#### Work task:
Repeat the listing that follows exactly, please.
[[ Dataset records open ]]
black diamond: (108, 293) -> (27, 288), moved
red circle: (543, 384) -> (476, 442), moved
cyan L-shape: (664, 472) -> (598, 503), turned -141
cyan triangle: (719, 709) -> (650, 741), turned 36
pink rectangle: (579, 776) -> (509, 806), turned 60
[[ Dataset records closed ]]
#### Task output:
black diamond: (108, 293) -> (27, 288), moved
red circle: (543, 384) -> (476, 442), moved
cyan L-shape: (664, 472) -> (598, 503), turned -141
cyan triangle: (719, 709) -> (650, 741), turned 36
pink rectangle: (579, 776) -> (509, 806), turned 60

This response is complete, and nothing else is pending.